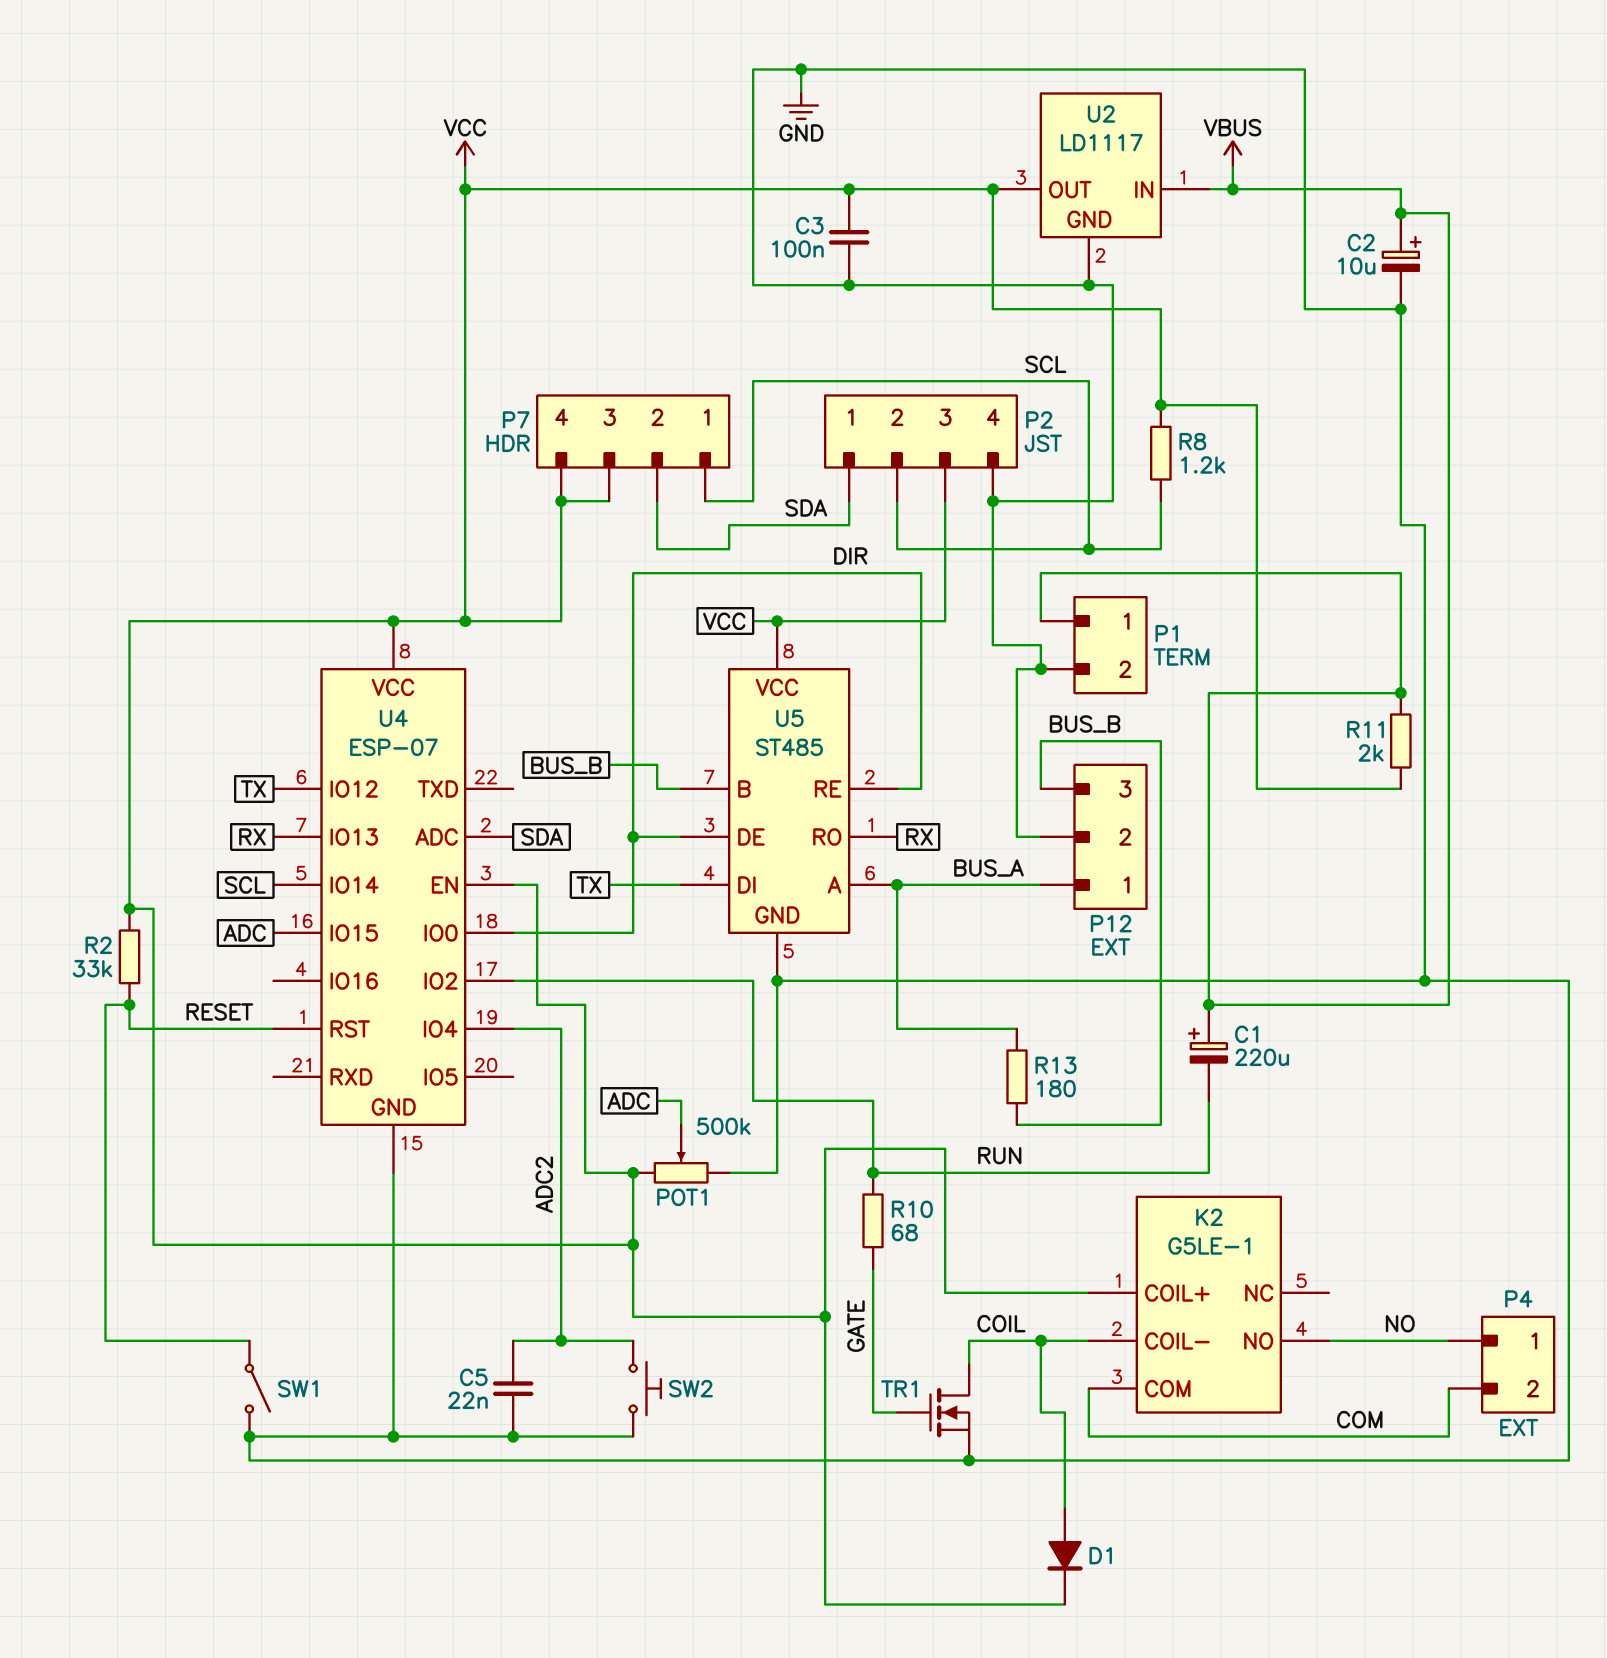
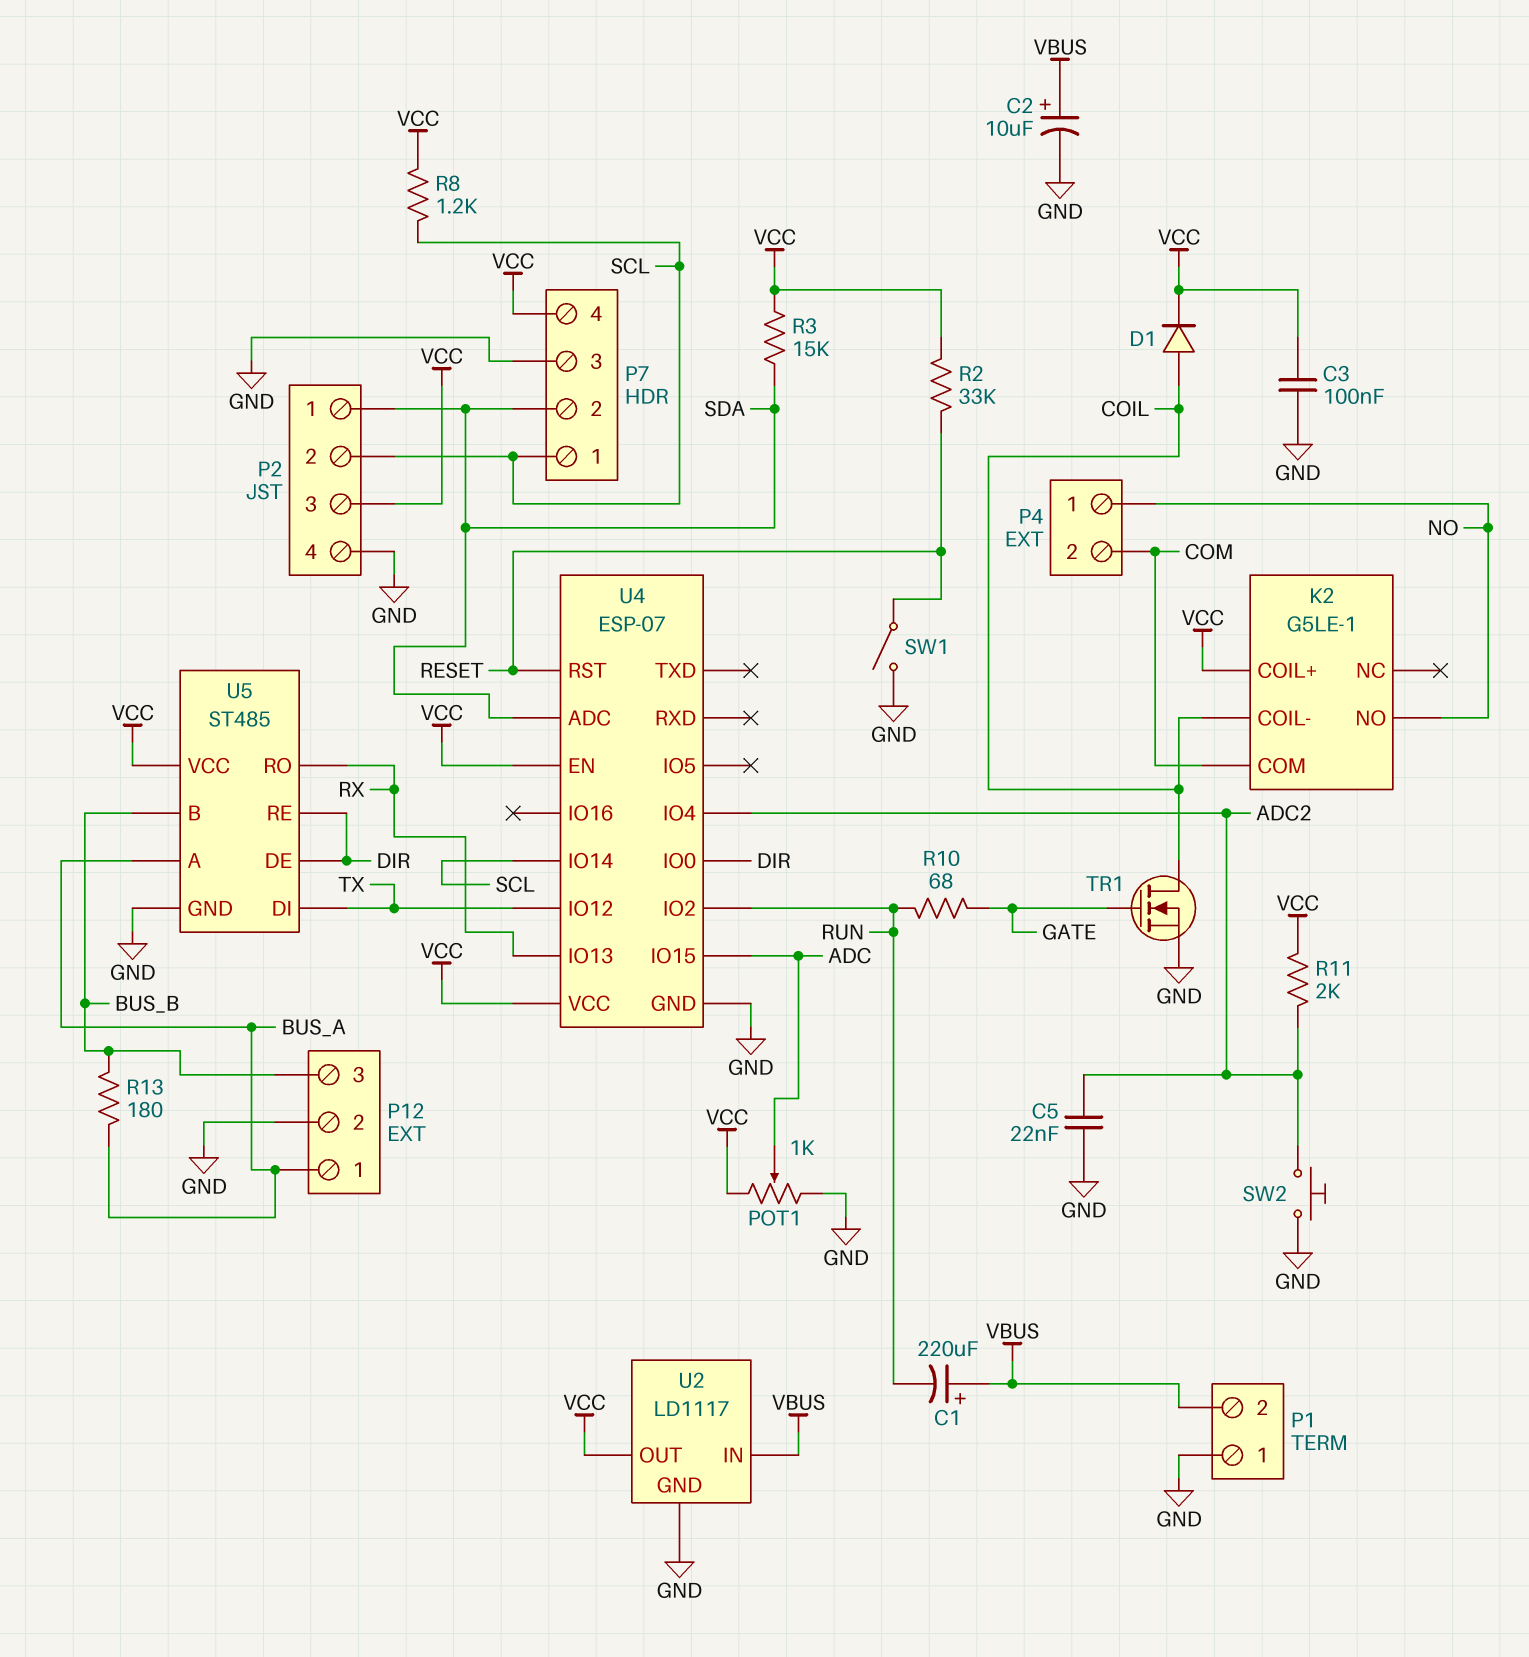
P1 pin 1: VBUS -> GND
P1 pin 2: GND -> VBUS
P7 pin 3: VCC -> GND
POT1: 500k (GND, VCC, wiper ADC) -> 1k (GND, VCC, wiper ADC)
R3: none -> 15k (SDA, VCC)
R11: 2k (VBUS, VCC) -> 2k (ADC2, VCC)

Task statement:
Each line above with the string "VBUS" in it should be located and copied.

Answer:
P1 pin 1: VBUS -> GND
P1 pin 2: GND -> VBUS
R11: 2k (VBUS, VCC) -> 2k (ADC2, VCC)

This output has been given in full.